> INSTRUCTION:
Report every line of the listing below that contains the string "flageolet".

====

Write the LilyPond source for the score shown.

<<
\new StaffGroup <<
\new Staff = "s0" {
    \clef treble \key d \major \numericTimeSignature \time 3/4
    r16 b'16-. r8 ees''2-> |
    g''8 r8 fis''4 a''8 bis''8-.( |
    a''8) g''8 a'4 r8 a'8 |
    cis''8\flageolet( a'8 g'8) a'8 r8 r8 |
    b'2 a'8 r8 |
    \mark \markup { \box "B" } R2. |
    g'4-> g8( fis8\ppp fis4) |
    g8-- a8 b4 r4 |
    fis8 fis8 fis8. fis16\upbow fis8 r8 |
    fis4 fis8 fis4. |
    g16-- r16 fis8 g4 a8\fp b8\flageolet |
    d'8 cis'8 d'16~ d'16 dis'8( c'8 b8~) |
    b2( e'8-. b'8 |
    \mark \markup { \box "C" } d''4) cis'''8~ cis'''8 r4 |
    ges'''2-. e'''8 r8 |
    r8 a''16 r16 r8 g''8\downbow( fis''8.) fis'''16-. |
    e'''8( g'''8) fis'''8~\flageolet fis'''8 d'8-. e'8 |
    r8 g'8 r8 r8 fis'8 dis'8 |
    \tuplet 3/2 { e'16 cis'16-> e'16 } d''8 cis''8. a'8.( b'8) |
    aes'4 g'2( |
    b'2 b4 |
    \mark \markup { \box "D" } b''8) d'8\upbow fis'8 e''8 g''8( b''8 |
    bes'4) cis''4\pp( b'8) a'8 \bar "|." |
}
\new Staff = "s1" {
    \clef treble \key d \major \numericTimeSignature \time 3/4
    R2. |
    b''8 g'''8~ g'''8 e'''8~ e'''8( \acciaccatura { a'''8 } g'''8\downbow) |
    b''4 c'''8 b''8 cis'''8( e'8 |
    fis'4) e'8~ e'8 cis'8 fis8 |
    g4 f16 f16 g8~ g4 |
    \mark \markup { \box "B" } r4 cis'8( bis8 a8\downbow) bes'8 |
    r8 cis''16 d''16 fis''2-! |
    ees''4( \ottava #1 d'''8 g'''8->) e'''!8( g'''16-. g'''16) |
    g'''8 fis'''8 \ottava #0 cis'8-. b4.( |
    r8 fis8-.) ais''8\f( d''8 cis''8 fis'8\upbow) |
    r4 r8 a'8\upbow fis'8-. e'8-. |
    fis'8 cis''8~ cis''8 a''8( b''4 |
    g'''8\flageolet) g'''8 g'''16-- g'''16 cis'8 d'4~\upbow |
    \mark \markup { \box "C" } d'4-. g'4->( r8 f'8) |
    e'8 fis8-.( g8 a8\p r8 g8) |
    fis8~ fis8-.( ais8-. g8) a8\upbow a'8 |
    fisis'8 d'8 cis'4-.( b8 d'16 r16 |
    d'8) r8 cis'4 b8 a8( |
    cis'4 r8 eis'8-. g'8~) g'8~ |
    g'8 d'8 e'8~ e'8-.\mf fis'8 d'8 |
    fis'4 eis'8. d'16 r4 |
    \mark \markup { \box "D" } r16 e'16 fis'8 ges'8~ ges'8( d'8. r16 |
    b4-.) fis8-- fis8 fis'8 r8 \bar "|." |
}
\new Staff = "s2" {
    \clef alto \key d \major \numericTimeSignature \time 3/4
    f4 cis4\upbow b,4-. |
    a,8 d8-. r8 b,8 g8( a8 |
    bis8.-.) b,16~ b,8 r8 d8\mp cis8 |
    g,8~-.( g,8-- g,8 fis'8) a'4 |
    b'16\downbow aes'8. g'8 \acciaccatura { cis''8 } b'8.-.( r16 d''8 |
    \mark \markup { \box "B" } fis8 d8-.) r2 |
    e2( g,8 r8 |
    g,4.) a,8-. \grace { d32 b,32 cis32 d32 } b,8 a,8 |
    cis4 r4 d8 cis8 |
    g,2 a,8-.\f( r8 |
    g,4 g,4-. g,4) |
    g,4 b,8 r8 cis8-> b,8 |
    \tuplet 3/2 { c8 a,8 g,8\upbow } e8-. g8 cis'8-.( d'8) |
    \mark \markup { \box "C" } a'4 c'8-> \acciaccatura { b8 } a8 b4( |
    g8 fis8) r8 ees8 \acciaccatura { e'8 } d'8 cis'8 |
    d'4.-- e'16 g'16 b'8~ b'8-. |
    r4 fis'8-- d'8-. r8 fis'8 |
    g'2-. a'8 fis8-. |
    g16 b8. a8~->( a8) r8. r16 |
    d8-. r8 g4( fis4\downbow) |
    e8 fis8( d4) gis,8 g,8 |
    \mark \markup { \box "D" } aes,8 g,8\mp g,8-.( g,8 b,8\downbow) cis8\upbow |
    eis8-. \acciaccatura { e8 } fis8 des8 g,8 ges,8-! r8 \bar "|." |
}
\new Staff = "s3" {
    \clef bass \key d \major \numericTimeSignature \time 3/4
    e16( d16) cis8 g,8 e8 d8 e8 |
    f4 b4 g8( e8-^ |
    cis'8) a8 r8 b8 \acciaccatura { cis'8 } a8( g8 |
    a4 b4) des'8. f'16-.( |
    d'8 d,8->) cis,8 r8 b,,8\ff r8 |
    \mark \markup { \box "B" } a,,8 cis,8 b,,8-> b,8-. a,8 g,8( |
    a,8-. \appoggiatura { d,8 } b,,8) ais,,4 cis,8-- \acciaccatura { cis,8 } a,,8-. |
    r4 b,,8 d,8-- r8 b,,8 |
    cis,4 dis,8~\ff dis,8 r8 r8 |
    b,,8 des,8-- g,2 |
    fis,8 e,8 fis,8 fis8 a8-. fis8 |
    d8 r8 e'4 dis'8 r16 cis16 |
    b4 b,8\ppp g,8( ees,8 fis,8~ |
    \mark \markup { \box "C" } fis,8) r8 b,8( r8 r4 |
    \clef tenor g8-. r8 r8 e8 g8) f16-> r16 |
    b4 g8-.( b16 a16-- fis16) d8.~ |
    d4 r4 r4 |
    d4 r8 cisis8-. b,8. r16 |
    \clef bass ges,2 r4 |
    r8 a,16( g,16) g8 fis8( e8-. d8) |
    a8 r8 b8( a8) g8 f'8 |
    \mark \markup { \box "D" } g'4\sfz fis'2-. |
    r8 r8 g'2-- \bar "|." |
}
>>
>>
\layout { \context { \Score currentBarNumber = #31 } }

====

> CORRECT RESPONSE:
    cis''8\flageolet( a'8 g'8) a'8 r8 r8 |
    g16-- r16 fis8 g4 a8\fp b8\flageolet |
    e'''8( g'''8) fis'''8~\flageolet fis'''8 d'8-. e'8 |
    g'''8\flageolet) g'''8 g'''16-- g'''16 cis'8 d'4~\upbow |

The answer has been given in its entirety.